(Object state change records)

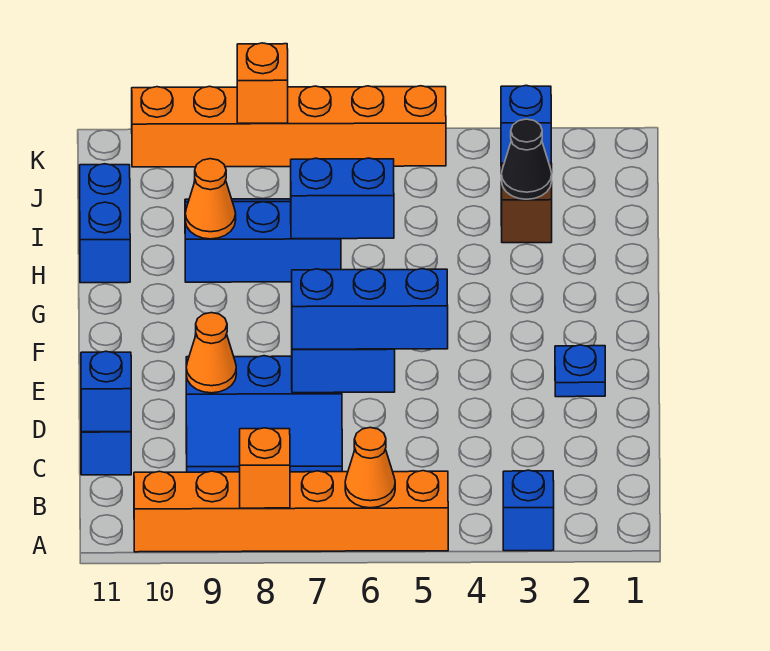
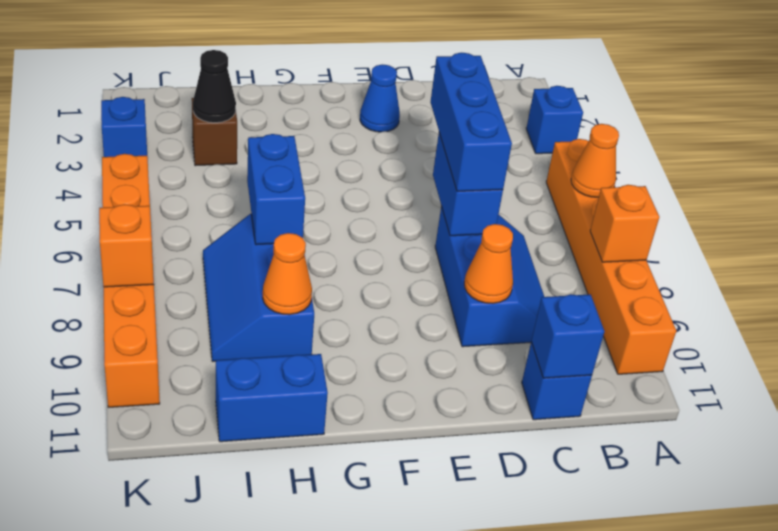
blue plate E2 level 1 -> blue cone E2 level 1

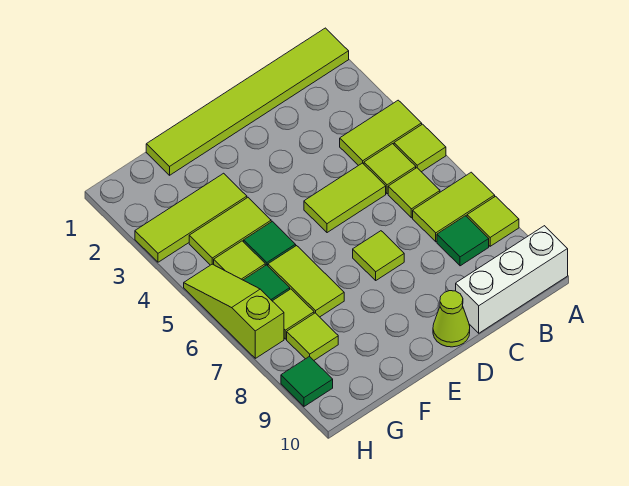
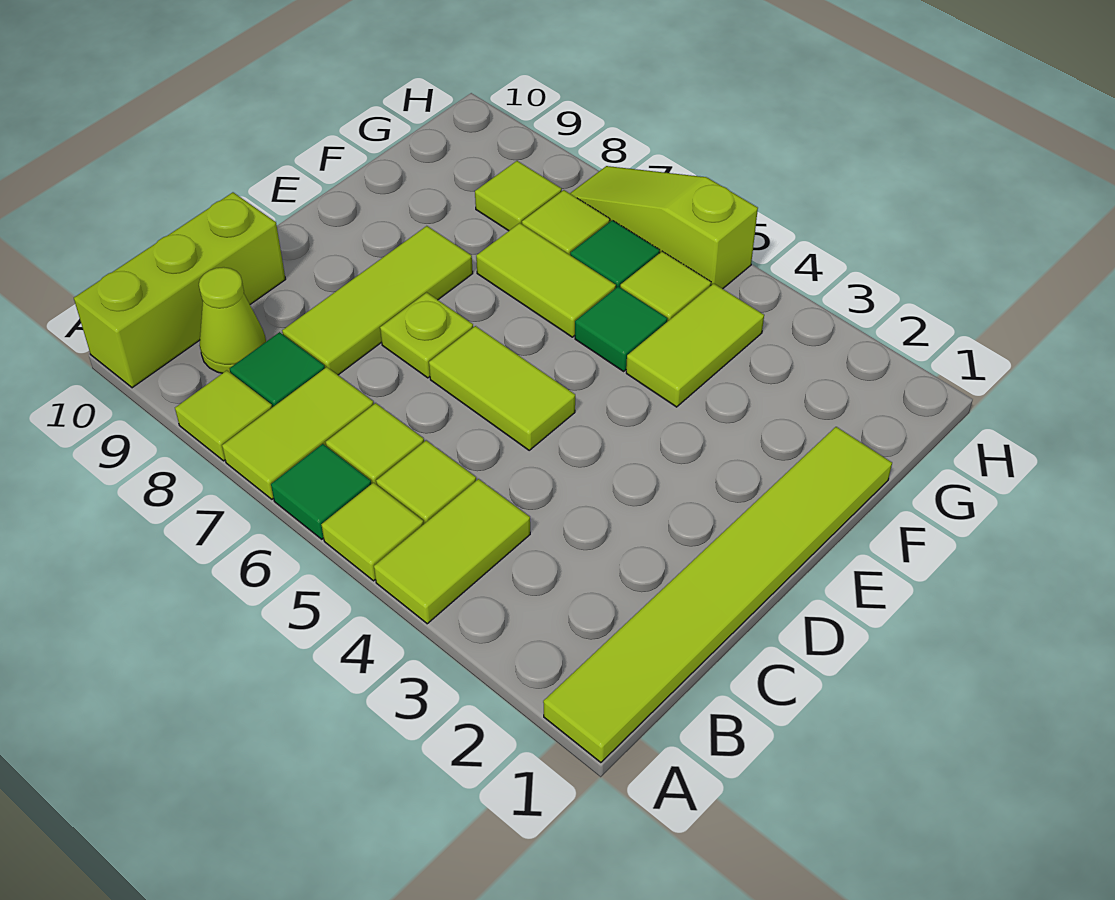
white brick A10:C10 level 1 -> lime brick A10:C10 level 1
lime tile C5:D5 level 1 -> lime tile D5:D6 level 1
lime tile D7 level 1 -> lime plate D7 level 1
lime cone D10 level 1 -> lime cone B9 level 1
lime tile F3:H3 level 1 -> lime tile C8:E8 level 1
lime slope H5:H7 level 1 top 7 -> lime slope H5:H7 level 1 top 5
green tile H9 level 1 -> green tile A6 level 1

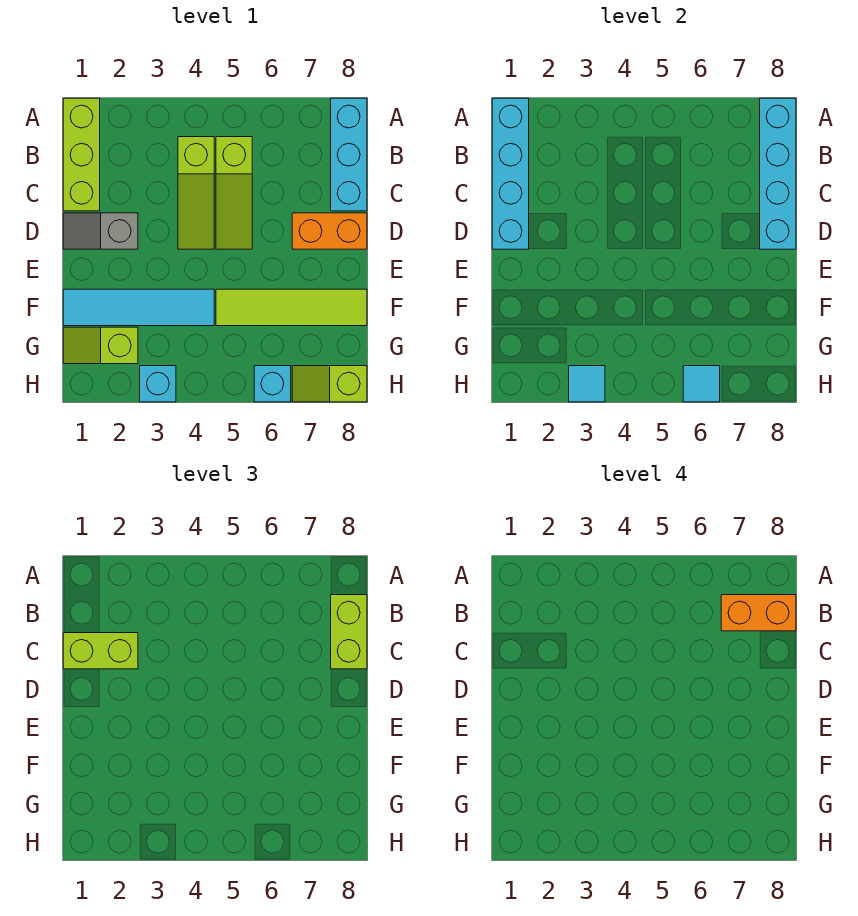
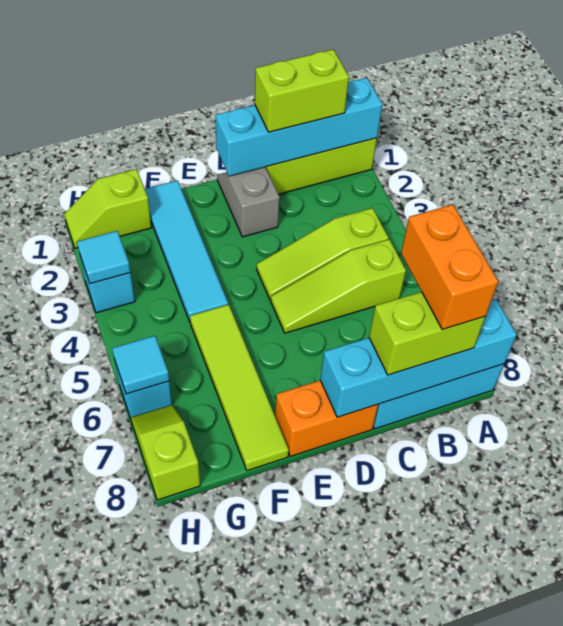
lime brick C1:C2 level 3 -> lime brick B1:C1 level 3
orange brick D7:D8 level 1 -> orange brick D8:E8 level 1
lime slope G1:G2 level 1 top 2 -> lime slope G1:H1 level 1 top G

### REQUIRED ACTION
Return only the lines from the one that contains "green tile H9" through the closing line of the data, inclusive, reproduced exactly and with every picture left out.

### RESPONSE
green tile H9 level 1 -> green tile A6 level 1

lime brick C1:C2 level 3 -> lime brick B1:C1 level 3
orange brick D7:D8 level 1 -> orange brick D8:E8 level 1
lime slope G1:G2 level 1 top 2 -> lime slope G1:H1 level 1 top G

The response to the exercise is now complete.